Each line of the records that holds the word "none" should be copied out.

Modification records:
---------------
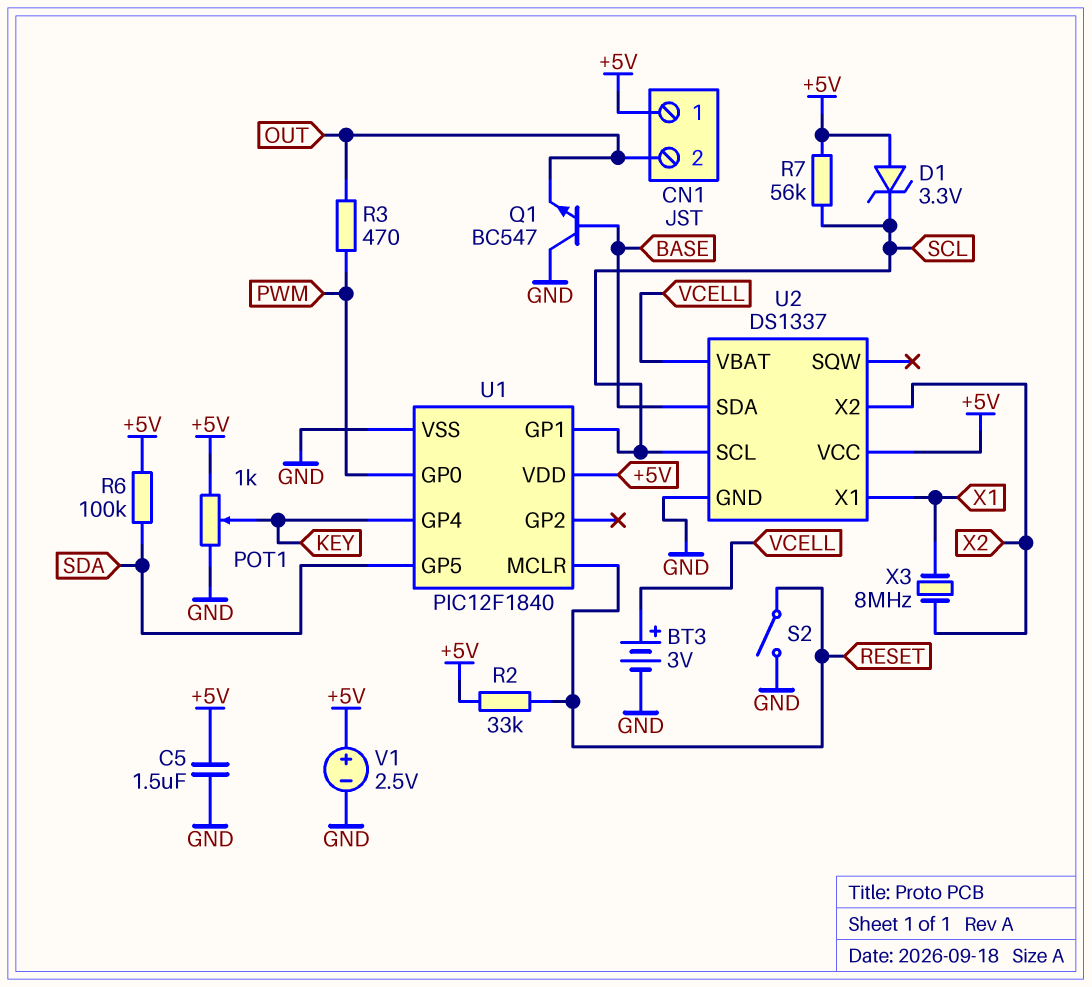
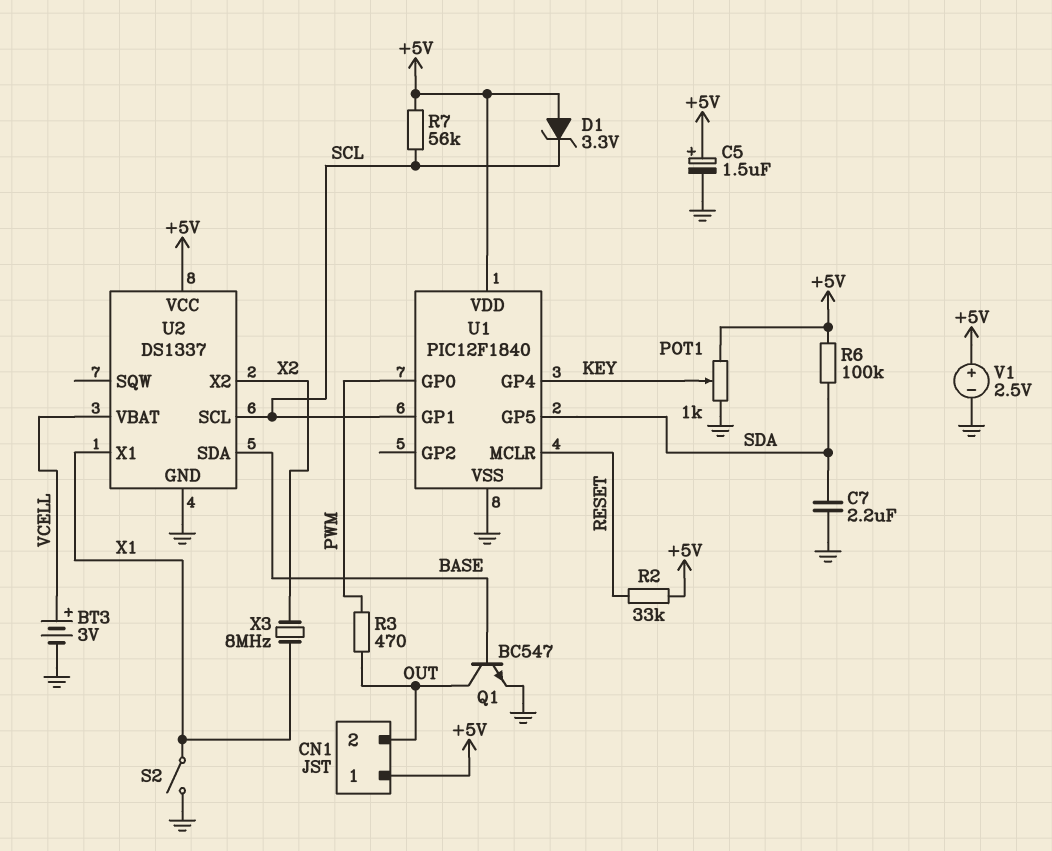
C5: 1.5uF (+5V, GND) -> 1.5uF (plus +5V, minus GND)
C7: none -> 2.2uF (GND, SDA)
Q1: NPN BC547 (B BASE, C GND, E OUT) -> NPN BC547 (B BASE, C OUT, E GND)
S2: switch (GND, RESET) -> switch (GND, X1)

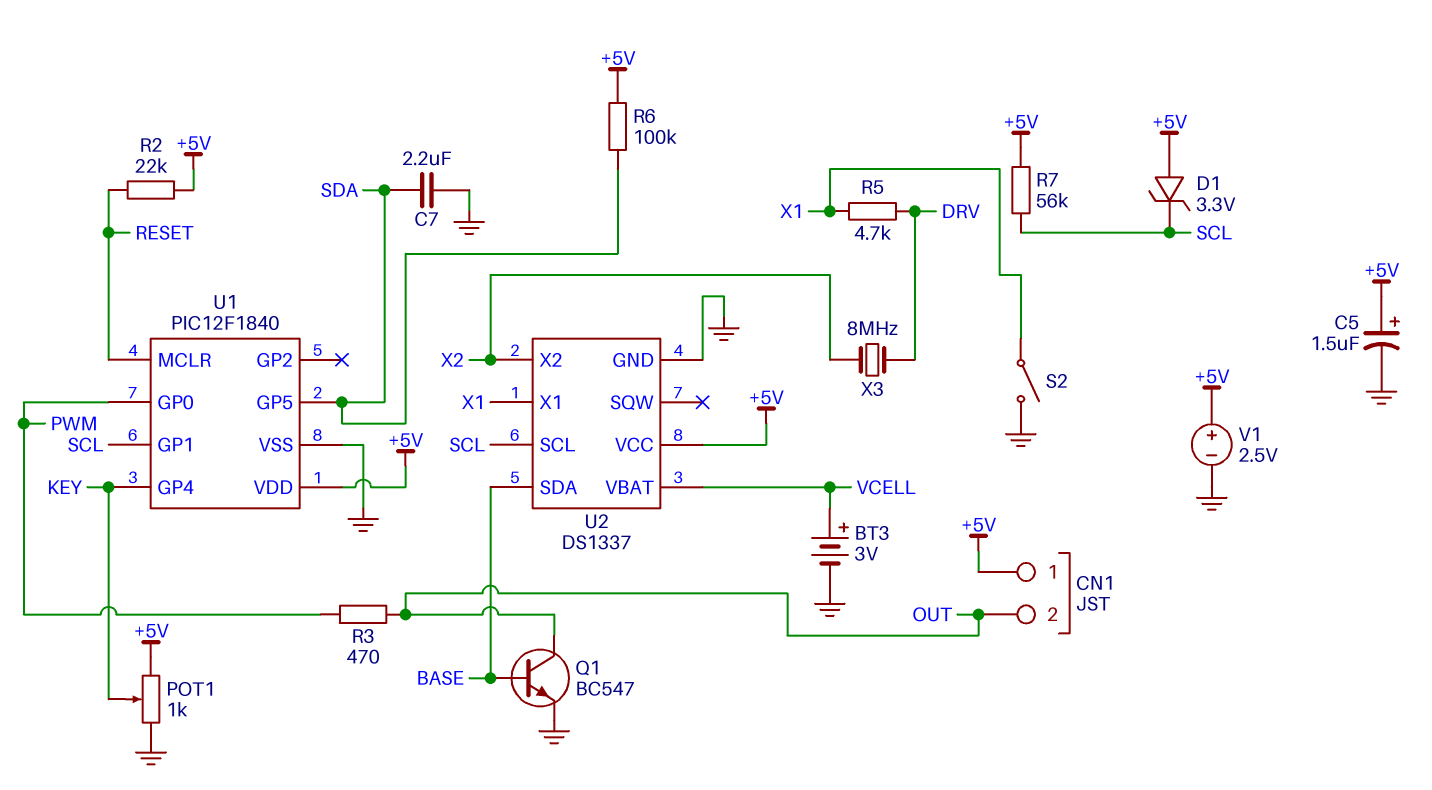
R2: 33k (+5V, RESET) -> 22k (+5V, RESET)
R5: none -> 4.7k (DRV, X1)
X3: 8MHz (X1, X2) -> 8MHz (DRV, X2)

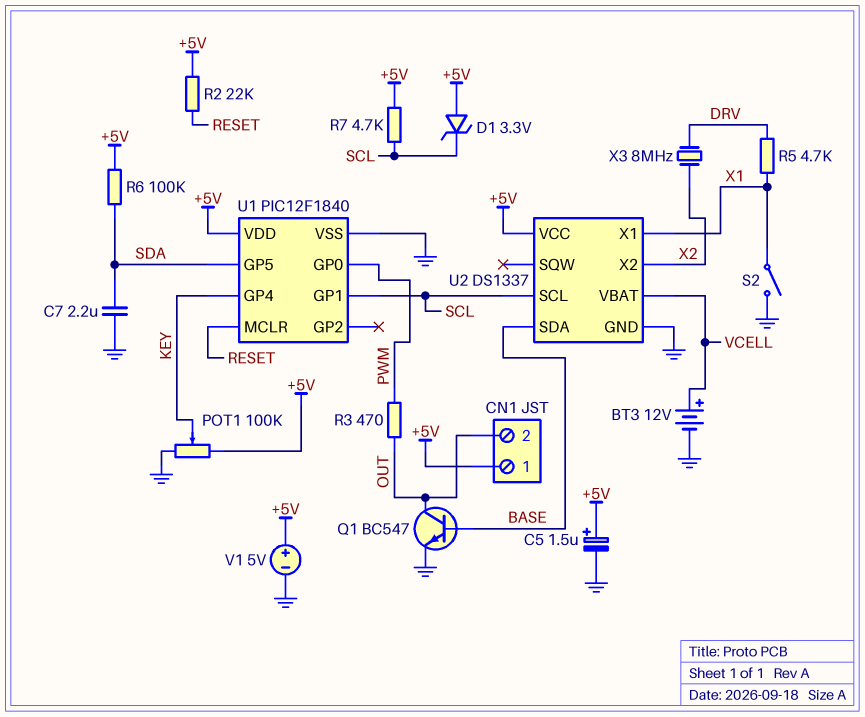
BT3: 3V (plus VCELL, minus GND) -> 12V (plus VCELL, minus GND)
POT1: 1k (+5V, GND, wiper KEY) -> 100k (+5V, GND, wiper KEY)
R7: 56k (+5V, SCL) -> 4.7k (+5V, SCL)
V1: 2.5V (plus +5V, minus GND) -> 5V (plus +5V, minus GND)

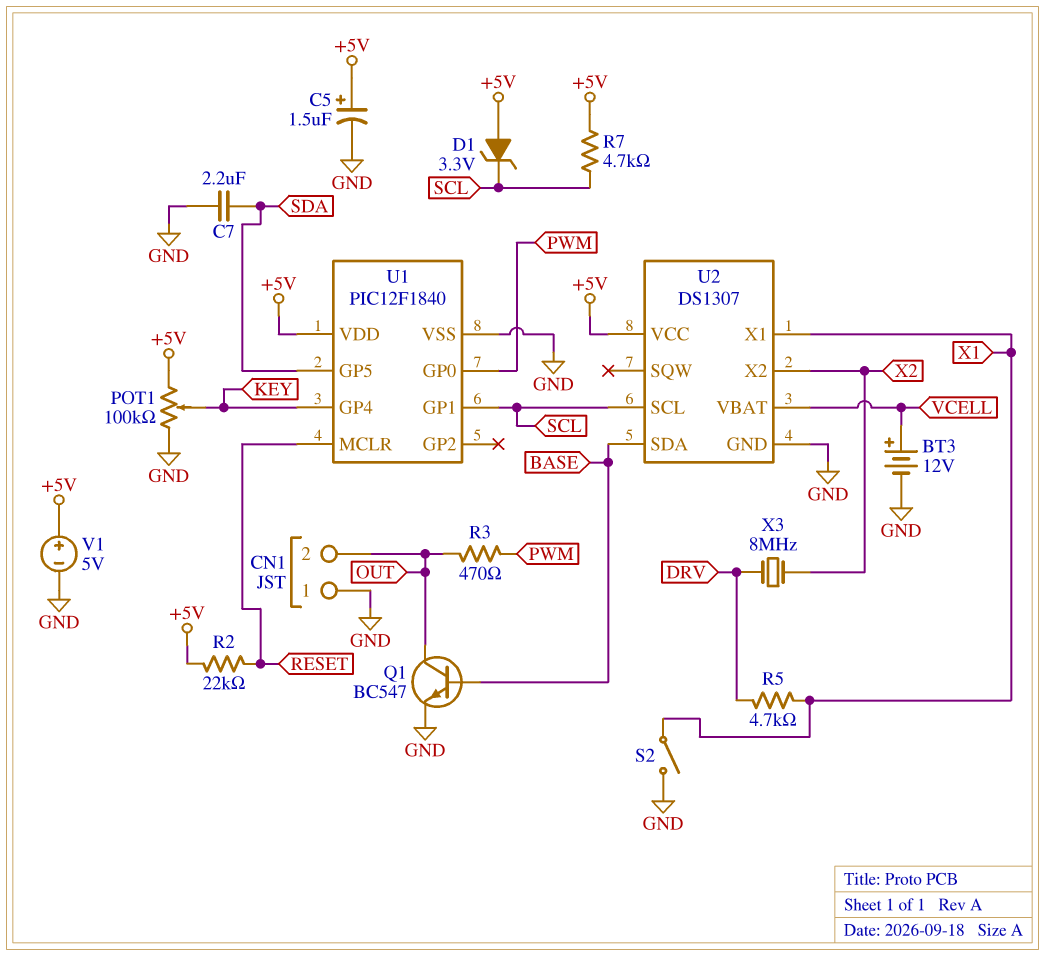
CN1 pin 1: +5V -> GND
R6: 100k (+5V, SDA) -> none
U2: DS1337 -> DS1307

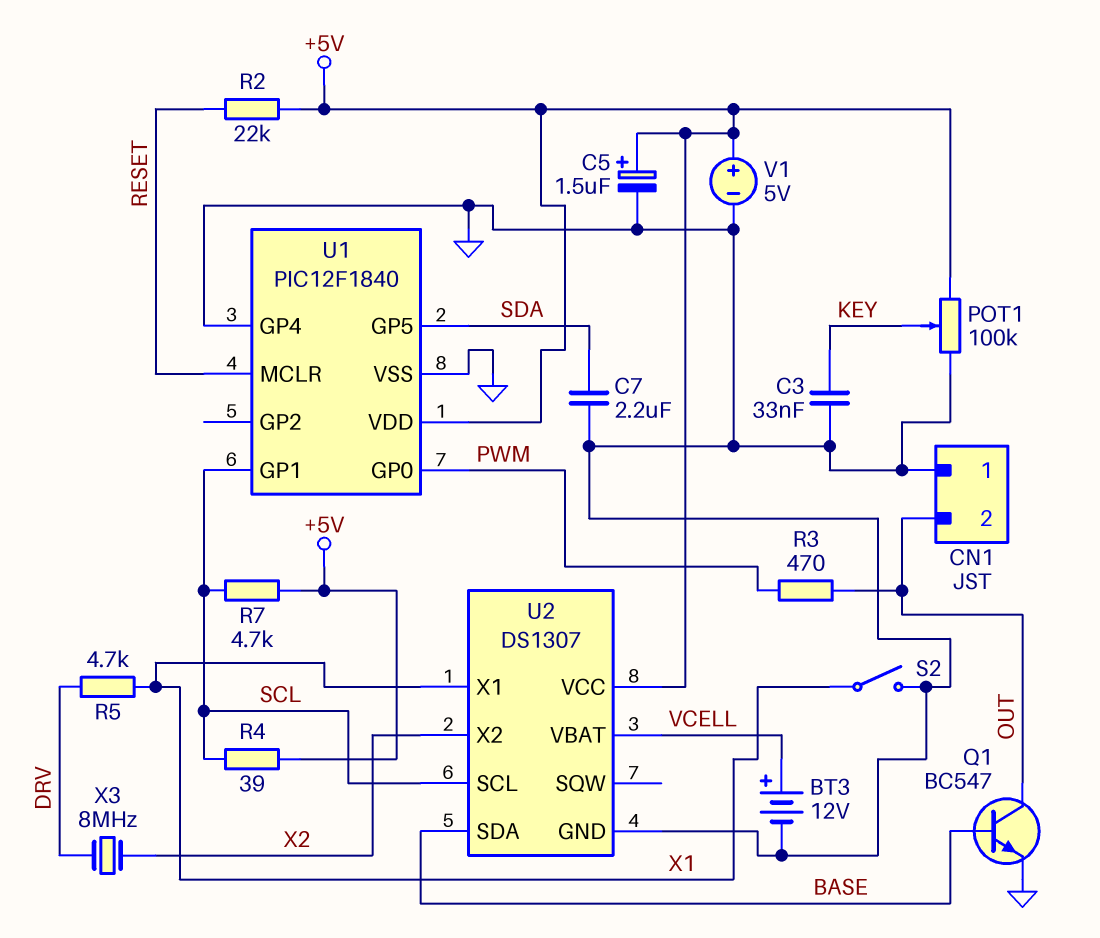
C3: none -> 33nF (GND, KEY)
D1: zener 3.3V (A +5V, K SCL) -> none
R4: none -> 39 (+5V, SCL)
U1 pin GP4: KEY -> GND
---------------
*COMPLETED TASK:*
C7: none -> 2.2uF (GND, SDA)
R5: none -> 4.7k (DRV, X1)
R6: 100k (+5V, SDA) -> none
C3: none -> 33nF (GND, KEY)
D1: zener 3.3V (A +5V, K SCL) -> none
R4: none -> 39 (+5V, SCL)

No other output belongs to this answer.